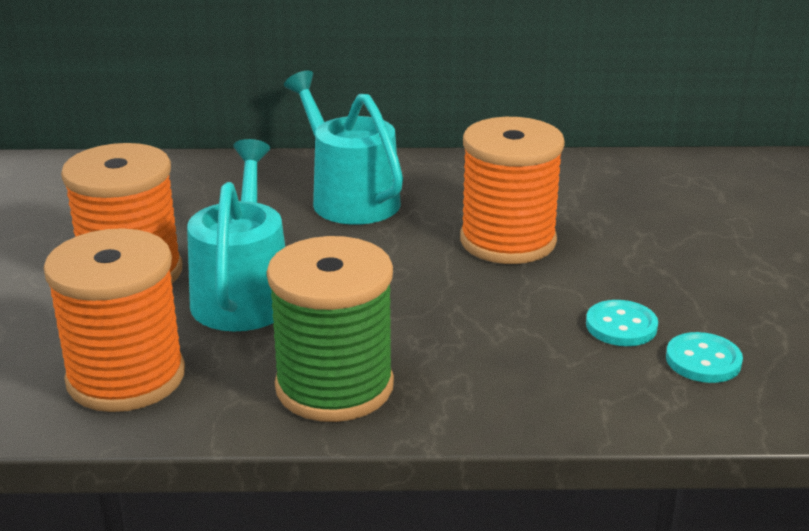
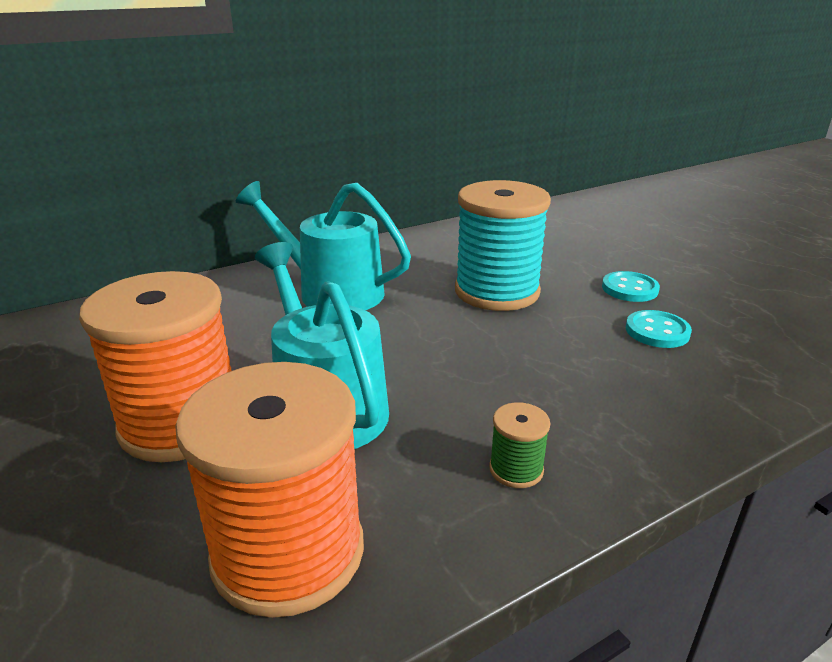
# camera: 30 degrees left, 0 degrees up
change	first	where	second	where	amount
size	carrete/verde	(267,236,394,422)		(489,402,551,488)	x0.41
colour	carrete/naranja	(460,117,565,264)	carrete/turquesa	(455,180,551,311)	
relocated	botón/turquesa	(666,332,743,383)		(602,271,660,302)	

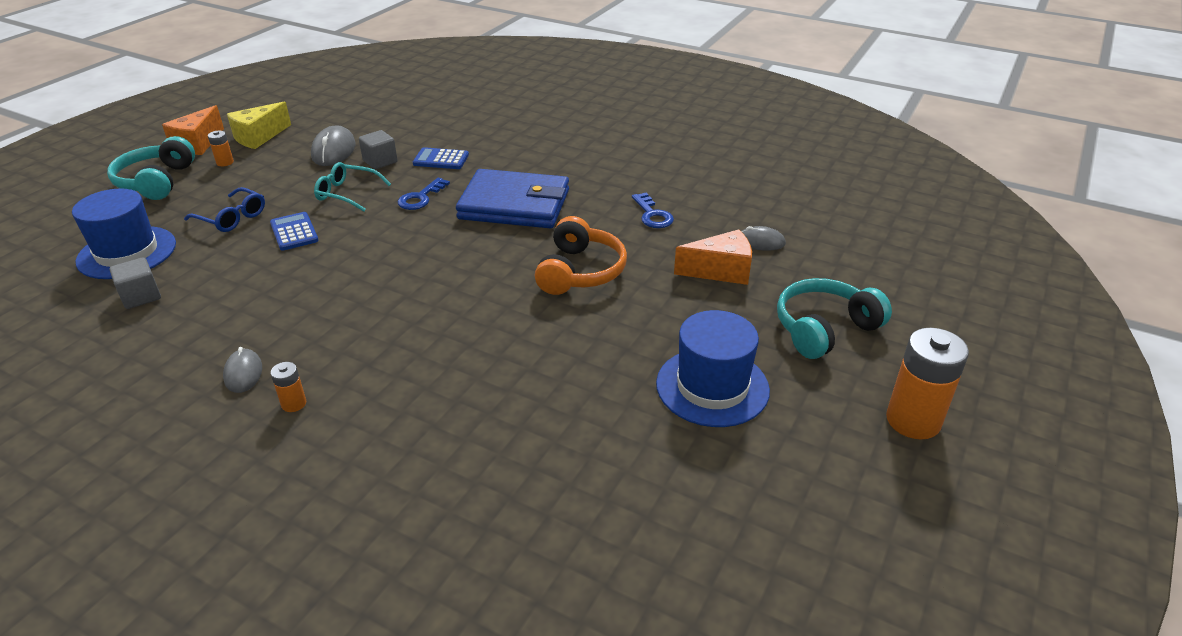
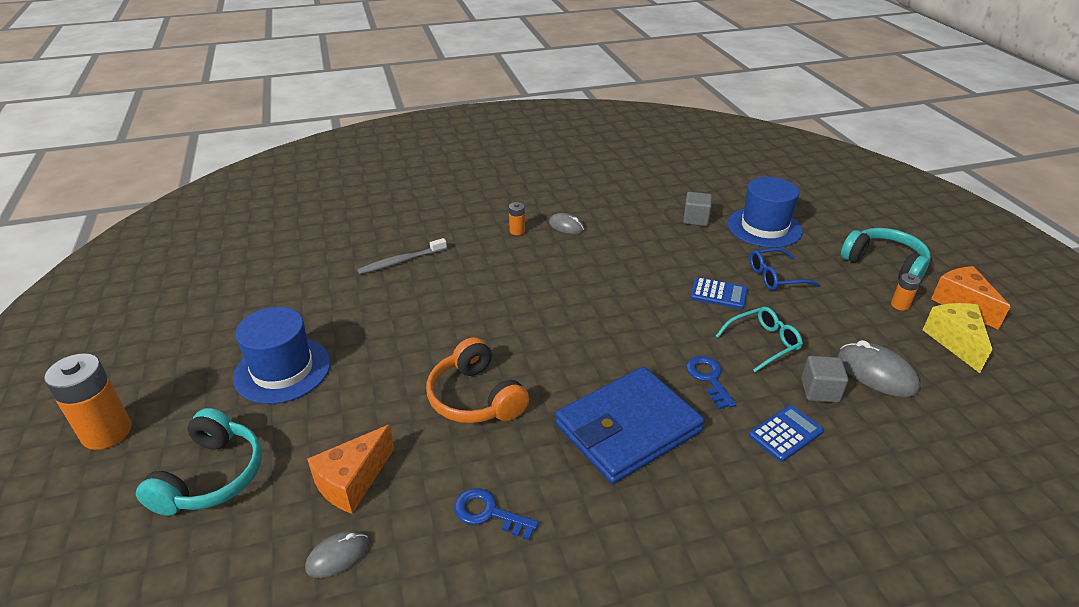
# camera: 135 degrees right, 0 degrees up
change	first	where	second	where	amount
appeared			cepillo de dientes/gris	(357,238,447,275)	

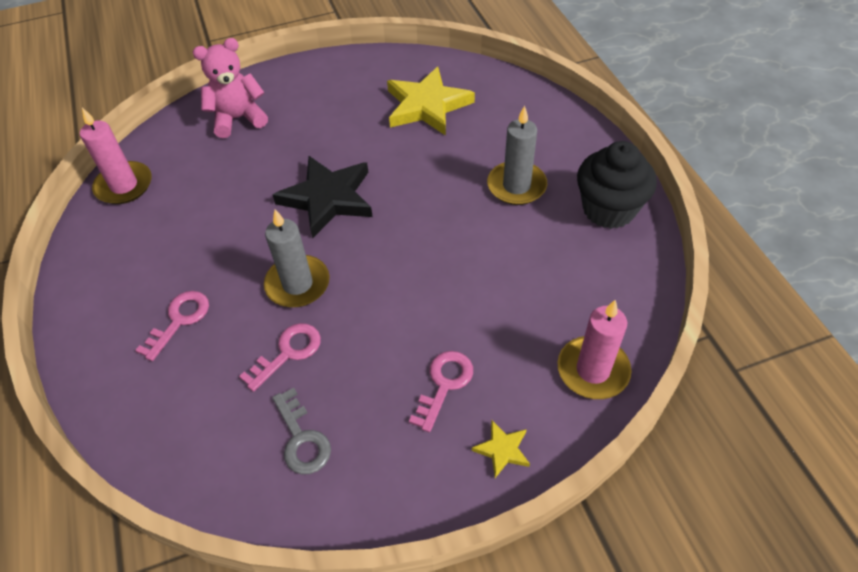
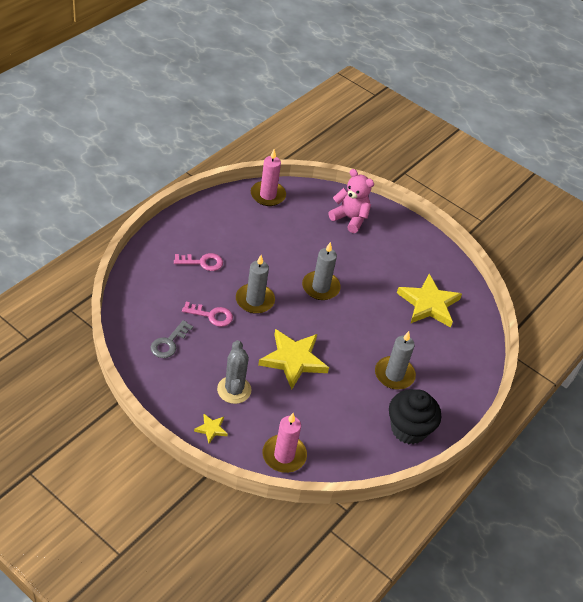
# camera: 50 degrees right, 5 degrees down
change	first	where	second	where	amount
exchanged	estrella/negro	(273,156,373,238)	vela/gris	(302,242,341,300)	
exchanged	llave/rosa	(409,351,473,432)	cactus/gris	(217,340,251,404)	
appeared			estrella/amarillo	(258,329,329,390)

━━━━━━━━━━━━━━━━

**GOAL OF THE EXERCISE**
From the material above, copy every line where the word "carrete" is found.

**ANSWER TO THIS TASK**
size	carrete/verde	(267,236,394,422)		(489,402,551,488)	x0.41
colour	carrete/naranja	(460,117,565,264)	carrete/turquesa	(455,180,551,311)	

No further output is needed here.